## What this task involves
From the records below, keep only the lines that contain the string "Find" and copy each of them out. Case counts, so a line with the string in different capitals doesn't match.

• • • •

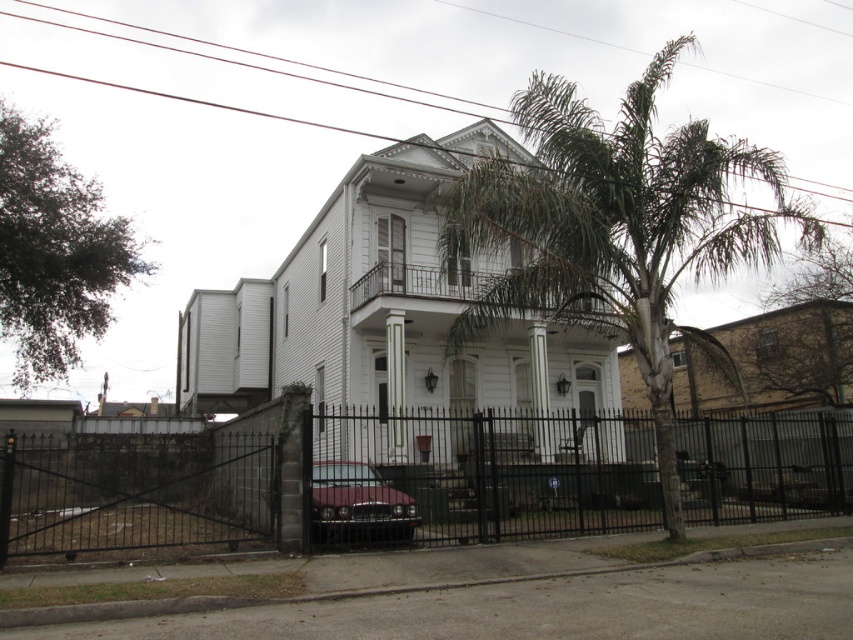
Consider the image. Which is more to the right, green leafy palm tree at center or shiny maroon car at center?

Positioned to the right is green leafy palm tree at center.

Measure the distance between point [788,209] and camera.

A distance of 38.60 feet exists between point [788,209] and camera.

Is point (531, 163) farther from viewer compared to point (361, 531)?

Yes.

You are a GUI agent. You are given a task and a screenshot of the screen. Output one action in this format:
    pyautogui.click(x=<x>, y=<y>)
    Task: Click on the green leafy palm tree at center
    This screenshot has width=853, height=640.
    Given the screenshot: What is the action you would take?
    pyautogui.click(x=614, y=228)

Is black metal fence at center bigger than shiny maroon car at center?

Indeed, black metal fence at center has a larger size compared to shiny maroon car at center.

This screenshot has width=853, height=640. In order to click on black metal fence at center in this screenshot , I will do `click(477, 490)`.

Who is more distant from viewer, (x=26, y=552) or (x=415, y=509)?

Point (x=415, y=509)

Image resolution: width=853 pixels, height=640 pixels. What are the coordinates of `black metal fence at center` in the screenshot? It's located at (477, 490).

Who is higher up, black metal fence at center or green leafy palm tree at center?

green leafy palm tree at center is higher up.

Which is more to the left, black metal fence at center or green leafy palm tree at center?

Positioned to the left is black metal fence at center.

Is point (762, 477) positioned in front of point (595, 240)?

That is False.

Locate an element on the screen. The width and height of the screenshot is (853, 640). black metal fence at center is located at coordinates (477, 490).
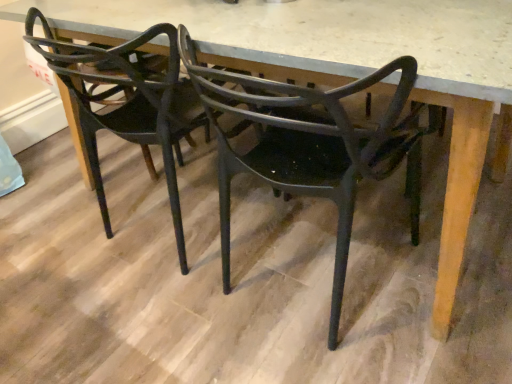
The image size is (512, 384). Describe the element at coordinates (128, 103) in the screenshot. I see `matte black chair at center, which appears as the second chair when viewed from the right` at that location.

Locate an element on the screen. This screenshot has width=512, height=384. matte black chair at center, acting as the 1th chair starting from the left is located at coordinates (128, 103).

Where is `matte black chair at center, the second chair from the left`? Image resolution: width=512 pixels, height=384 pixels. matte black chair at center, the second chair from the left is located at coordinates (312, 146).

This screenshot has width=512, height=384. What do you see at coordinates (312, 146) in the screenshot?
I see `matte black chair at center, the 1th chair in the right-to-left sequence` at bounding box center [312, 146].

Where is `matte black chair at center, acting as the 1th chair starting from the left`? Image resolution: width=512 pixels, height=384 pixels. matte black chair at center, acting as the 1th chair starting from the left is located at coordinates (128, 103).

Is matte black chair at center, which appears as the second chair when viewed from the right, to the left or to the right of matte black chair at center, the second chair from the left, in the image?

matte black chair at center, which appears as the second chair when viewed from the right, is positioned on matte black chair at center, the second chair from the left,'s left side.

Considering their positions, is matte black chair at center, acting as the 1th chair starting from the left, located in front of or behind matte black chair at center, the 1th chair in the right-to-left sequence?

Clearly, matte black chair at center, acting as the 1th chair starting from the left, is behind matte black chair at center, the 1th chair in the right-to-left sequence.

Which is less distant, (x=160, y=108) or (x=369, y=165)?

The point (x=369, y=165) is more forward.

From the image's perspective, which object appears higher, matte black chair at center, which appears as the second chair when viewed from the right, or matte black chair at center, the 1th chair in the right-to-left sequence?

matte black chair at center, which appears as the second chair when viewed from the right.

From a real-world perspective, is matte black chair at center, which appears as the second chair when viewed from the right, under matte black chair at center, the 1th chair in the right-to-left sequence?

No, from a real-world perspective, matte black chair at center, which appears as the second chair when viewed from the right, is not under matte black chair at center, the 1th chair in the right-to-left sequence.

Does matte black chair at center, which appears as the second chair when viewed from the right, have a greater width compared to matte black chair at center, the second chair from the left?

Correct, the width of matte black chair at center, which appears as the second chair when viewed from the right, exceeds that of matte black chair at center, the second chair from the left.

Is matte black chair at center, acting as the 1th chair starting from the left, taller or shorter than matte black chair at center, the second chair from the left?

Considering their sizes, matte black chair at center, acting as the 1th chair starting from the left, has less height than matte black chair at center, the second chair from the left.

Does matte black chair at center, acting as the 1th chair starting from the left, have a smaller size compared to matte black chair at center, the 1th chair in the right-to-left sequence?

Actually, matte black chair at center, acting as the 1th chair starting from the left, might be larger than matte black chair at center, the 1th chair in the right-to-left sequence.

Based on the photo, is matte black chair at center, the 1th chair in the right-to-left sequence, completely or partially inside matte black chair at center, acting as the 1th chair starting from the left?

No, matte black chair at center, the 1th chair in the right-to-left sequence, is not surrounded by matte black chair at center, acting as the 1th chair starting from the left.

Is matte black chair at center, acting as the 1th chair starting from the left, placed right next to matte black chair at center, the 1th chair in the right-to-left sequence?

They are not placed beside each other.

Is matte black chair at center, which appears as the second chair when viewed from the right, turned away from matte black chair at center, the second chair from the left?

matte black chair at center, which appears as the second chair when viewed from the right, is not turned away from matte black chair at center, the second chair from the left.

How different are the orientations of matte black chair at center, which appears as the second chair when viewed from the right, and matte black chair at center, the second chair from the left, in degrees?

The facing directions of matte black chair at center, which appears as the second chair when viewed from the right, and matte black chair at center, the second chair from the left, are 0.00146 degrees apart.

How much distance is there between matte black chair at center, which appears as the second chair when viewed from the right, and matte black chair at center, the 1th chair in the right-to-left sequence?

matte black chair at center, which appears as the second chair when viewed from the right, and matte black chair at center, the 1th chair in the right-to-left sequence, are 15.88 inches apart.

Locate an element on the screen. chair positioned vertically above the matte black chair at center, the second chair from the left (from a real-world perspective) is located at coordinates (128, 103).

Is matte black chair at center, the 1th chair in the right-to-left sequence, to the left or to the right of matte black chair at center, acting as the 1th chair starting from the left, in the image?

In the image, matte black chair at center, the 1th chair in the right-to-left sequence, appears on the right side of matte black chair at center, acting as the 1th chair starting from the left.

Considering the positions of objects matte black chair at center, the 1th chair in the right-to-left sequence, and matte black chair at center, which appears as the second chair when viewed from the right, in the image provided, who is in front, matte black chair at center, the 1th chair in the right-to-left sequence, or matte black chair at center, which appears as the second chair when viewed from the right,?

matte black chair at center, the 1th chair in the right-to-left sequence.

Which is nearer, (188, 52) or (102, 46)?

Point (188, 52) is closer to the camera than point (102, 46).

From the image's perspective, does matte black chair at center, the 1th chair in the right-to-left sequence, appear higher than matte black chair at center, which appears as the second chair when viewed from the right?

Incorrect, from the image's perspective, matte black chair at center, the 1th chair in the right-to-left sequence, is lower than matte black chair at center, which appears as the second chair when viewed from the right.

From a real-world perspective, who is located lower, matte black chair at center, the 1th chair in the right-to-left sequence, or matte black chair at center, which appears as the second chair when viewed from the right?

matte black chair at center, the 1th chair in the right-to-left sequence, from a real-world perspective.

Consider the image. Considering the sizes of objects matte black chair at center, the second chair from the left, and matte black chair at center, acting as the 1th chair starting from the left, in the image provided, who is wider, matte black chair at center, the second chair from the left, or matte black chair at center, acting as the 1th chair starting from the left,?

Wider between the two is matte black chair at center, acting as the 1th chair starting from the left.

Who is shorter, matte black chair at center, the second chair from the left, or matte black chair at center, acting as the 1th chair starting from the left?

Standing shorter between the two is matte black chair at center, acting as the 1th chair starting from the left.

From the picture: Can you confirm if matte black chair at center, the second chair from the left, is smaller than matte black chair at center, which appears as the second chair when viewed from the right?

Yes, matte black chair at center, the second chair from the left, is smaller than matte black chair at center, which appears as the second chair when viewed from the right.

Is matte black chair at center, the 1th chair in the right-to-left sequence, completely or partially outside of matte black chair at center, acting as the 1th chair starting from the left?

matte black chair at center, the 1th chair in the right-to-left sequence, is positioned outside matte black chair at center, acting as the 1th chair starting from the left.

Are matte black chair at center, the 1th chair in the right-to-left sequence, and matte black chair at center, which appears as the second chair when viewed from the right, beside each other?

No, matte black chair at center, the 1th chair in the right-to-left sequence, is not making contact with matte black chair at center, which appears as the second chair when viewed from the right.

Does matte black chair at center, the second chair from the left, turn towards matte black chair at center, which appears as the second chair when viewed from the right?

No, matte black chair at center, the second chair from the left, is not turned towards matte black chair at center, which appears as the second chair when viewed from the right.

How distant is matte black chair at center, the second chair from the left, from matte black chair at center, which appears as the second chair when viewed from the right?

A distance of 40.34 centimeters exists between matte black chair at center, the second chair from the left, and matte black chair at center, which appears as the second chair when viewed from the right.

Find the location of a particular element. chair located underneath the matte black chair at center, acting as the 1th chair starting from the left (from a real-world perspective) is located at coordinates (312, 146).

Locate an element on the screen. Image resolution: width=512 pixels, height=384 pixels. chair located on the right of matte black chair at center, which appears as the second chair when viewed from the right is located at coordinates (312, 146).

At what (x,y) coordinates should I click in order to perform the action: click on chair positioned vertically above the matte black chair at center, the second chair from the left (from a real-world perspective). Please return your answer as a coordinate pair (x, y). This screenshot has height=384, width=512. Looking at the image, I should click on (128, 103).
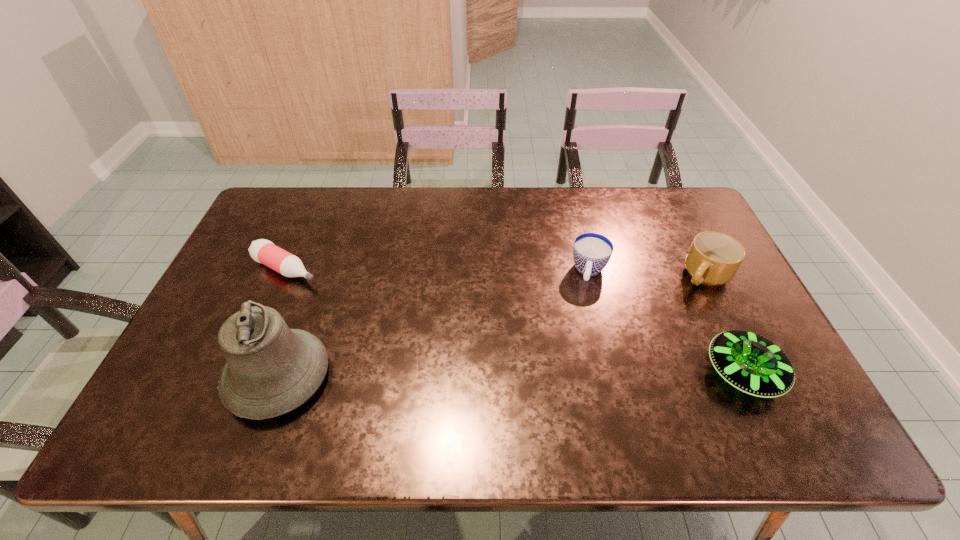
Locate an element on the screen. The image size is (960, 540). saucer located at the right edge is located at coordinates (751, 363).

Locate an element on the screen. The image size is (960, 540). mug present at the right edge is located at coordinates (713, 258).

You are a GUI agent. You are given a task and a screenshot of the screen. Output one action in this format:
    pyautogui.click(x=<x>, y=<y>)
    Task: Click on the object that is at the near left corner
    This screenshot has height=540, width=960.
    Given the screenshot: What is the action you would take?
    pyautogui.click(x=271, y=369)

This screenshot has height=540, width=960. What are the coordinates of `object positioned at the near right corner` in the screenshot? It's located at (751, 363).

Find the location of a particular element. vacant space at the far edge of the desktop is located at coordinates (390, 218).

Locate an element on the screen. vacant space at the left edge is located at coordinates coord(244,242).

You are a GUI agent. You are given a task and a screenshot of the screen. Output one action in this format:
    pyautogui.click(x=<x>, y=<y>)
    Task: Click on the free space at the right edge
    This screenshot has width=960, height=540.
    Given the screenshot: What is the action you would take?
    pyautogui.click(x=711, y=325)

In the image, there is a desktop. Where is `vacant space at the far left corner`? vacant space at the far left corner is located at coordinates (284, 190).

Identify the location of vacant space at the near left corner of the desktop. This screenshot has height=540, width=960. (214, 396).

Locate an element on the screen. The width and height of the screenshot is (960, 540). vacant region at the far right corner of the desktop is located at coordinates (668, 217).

• • • •

## Written solution
Find the location of a particular element. chair located underneath the matte black chair at center, acting as the 1th chair starting from the left (from a real-world perspective) is located at coordinates (312, 146).
Find the location of a particular element. vacant space at the far edge of the desktop is located at coordinates (390, 218).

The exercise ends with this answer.